Edit the records below by changing every "brown dirt track" to "gravel path" and leaving all other text unchanged.

***

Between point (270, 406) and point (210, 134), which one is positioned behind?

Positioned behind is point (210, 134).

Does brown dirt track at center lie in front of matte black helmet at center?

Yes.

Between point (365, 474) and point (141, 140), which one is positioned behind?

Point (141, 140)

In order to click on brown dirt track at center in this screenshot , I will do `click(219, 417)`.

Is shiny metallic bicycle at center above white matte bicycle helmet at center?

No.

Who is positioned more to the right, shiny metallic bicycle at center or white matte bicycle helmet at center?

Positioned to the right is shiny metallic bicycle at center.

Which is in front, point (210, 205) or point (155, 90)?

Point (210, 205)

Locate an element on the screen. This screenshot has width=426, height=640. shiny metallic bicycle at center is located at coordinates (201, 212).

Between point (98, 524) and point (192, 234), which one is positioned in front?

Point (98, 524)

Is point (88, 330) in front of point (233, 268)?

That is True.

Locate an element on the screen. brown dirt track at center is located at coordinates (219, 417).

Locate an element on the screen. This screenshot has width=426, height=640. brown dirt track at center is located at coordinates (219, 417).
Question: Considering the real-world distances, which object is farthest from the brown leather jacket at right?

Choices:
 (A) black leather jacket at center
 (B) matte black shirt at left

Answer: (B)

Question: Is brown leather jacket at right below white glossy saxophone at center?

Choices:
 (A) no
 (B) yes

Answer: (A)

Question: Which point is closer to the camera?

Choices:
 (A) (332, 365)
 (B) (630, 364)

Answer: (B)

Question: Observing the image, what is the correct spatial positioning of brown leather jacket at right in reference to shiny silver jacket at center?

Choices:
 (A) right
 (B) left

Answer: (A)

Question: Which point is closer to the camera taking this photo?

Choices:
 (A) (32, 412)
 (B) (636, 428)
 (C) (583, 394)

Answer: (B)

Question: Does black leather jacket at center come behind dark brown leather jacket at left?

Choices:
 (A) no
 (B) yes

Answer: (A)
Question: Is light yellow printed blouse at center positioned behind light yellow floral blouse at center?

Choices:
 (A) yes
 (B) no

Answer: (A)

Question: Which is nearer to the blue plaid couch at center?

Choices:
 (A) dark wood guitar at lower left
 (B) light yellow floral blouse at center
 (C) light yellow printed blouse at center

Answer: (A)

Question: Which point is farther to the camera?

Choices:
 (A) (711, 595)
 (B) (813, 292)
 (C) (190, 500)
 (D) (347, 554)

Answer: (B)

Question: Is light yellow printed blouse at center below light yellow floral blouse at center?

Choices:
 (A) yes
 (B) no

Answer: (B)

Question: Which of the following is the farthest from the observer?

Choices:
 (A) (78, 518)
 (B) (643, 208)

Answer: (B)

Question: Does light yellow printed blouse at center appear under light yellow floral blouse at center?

***

* _RESULT_:
Between point (270, 406) and point (210, 134), which one is positioned behind?

Positioned behind is point (210, 134).

Does gravel path at center lie in front of matte black helmet at center?

Yes.

Between point (365, 474) and point (141, 140), which one is positioned behind?

Point (141, 140)

In order to click on gravel path at center in this screenshot , I will do `click(219, 417)`.

Is shiny metallic bicycle at center above white matte bicycle helmet at center?

No.

Who is positioned more to the right, shiny metallic bicycle at center or white matte bicycle helmet at center?

Positioned to the right is shiny metallic bicycle at center.

Which is in front, point (210, 205) or point (155, 90)?

Point (210, 205)

Locate an element on the screen. This screenshot has width=426, height=640. shiny metallic bicycle at center is located at coordinates (201, 212).

Between point (98, 524) and point (192, 234), which one is positioned in front?

Point (98, 524)

Is point (88, 330) in front of point (233, 268)?

That is True.

Locate an element on the screen. gravel path at center is located at coordinates (219, 417).

Locate an element on the screen. This screenshot has width=426, height=640. gravel path at center is located at coordinates (219, 417).
Question: Considering the real-world distances, which object is farthest from the brown leather jacket at right?

Choices:
 (A) black leather jacket at center
 (B) matte black shirt at left

Answer: (B)

Question: Is brown leather jacket at right below white glossy saxophone at center?

Choices:
 (A) no
 (B) yes

Answer: (A)

Question: Which point is closer to the camera?

Choices:
 (A) (332, 365)
 (B) (630, 364)

Answer: (B)

Question: Observing the image, what is the correct spatial positioning of brown leather jacket at right in reference to shiny silver jacket at center?

Choices:
 (A) right
 (B) left

Answer: (A)

Question: Which point is closer to the camera taking this photo?

Choices:
 (A) (32, 412)
 (B) (636, 428)
 (C) (583, 394)

Answer: (B)

Question: Does black leather jacket at center come behind dark brown leather jacket at left?

Choices:
 (A) no
 (B) yes

Answer: (A)
Question: Is light yellow printed blouse at center positioned behind light yellow floral blouse at center?

Choices:
 (A) yes
 (B) no

Answer: (A)

Question: Which is nearer to the blue plaid couch at center?

Choices:
 (A) dark wood guitar at lower left
 (B) light yellow floral blouse at center
 (C) light yellow printed blouse at center

Answer: (A)

Question: Which point is farther to the camera?

Choices:
 (A) (711, 595)
 (B) (813, 292)
 (C) (190, 500)
 (D) (347, 554)

Answer: (B)

Question: Is light yellow printed blouse at center below light yellow floral blouse at center?

Choices:
 (A) yes
 (B) no

Answer: (B)

Question: Which of the following is the farthest from the observer?

Choices:
 (A) (78, 518)
 (B) (643, 208)

Answer: (B)

Question: Does light yellow printed blouse at center appear under light yellow floral blouse at center?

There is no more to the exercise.